• [About this task]
Within the lines below, the span from the line with "yellow arrow: (62, 19) -> (46, 22), moved" to the line with "gray line: (71, 178) -> (65, 208), moved", both ends included, is to be reproduced exactly, with pictures omitted.

(Records for the exercise begins)

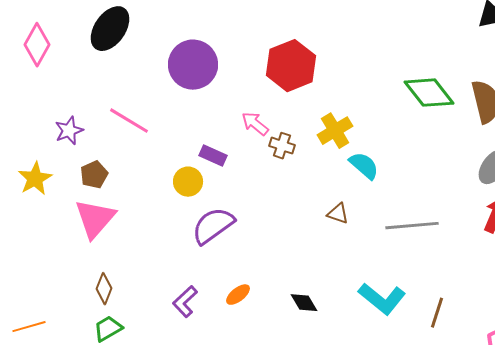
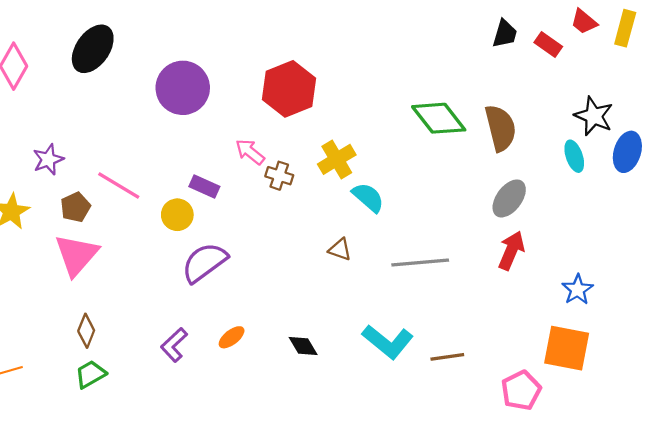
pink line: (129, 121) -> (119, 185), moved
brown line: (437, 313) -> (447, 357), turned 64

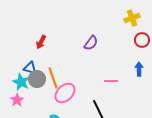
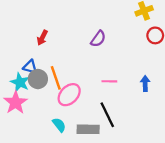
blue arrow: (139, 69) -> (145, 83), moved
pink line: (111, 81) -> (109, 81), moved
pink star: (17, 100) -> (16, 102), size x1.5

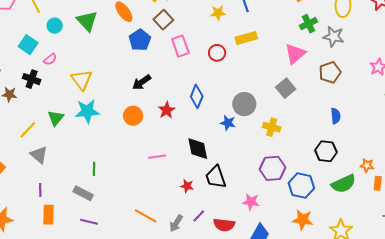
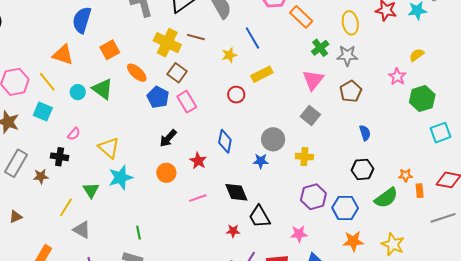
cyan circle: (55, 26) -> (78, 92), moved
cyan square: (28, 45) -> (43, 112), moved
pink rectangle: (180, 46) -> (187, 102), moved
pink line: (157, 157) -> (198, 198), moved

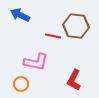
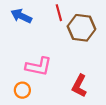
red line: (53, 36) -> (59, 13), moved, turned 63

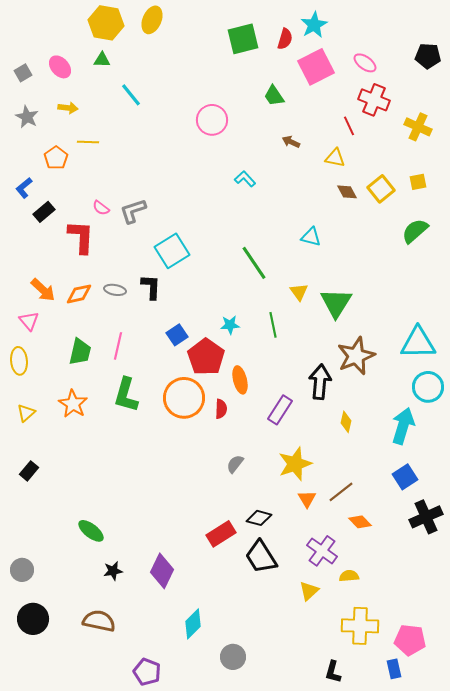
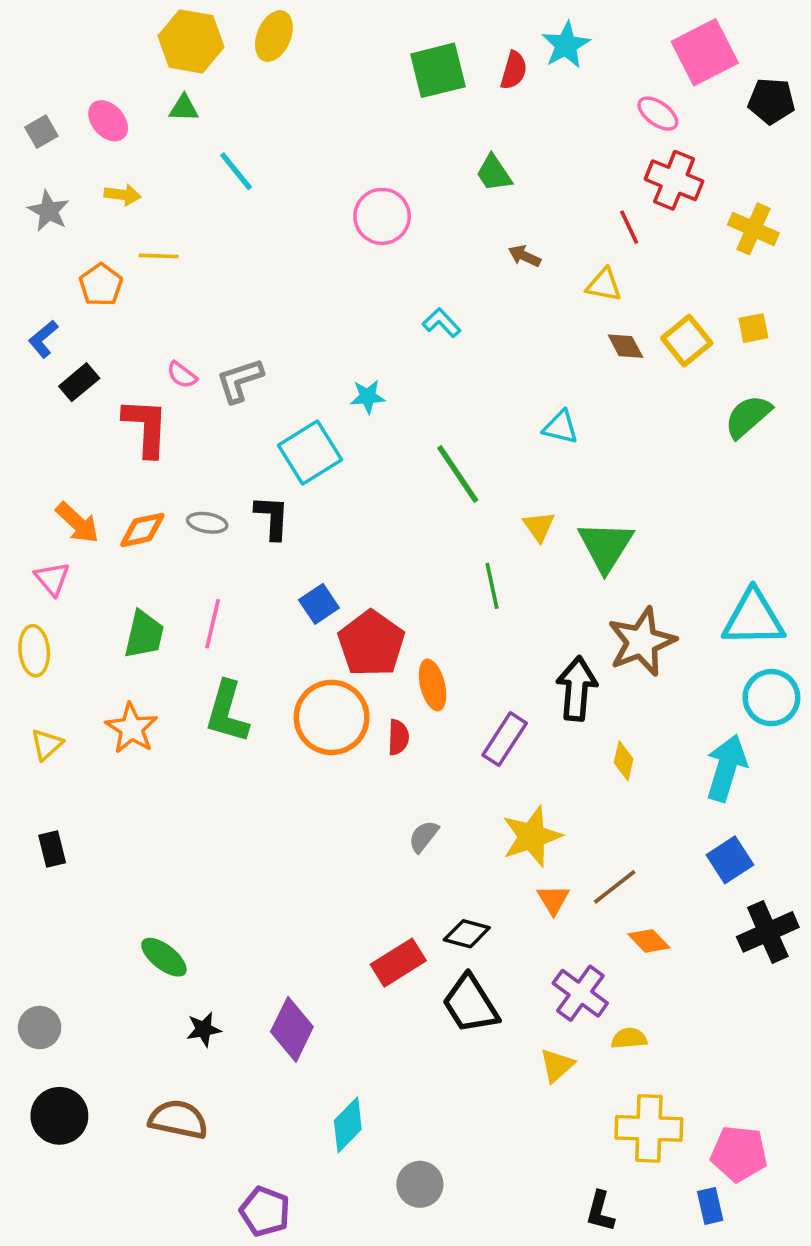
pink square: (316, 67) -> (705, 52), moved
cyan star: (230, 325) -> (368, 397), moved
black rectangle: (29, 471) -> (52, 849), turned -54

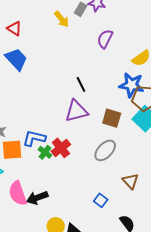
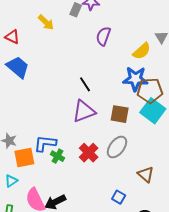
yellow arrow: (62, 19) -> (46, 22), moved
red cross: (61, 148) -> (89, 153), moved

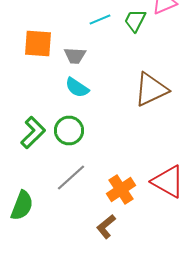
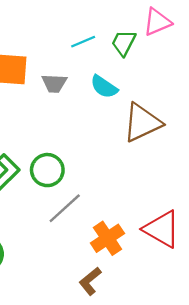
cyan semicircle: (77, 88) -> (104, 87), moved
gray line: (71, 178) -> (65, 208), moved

(Records for the exercise ends)
(Records for the exercise begins)

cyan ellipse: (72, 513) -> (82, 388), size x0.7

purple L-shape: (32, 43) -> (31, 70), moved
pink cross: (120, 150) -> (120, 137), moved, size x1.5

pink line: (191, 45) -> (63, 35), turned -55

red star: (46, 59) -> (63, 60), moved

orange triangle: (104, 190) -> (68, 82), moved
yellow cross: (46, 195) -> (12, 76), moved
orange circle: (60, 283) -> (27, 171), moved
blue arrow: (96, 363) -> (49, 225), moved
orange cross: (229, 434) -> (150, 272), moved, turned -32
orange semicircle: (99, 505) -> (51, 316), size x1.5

(Records for the exercise ends)

• [Task solution]
yellow arrow: (62, 19) -> (46, 22), moved
red cross: (61, 148) -> (89, 153), moved

cyan semicircle: (77, 88) -> (104, 87), moved
gray line: (71, 178) -> (65, 208), moved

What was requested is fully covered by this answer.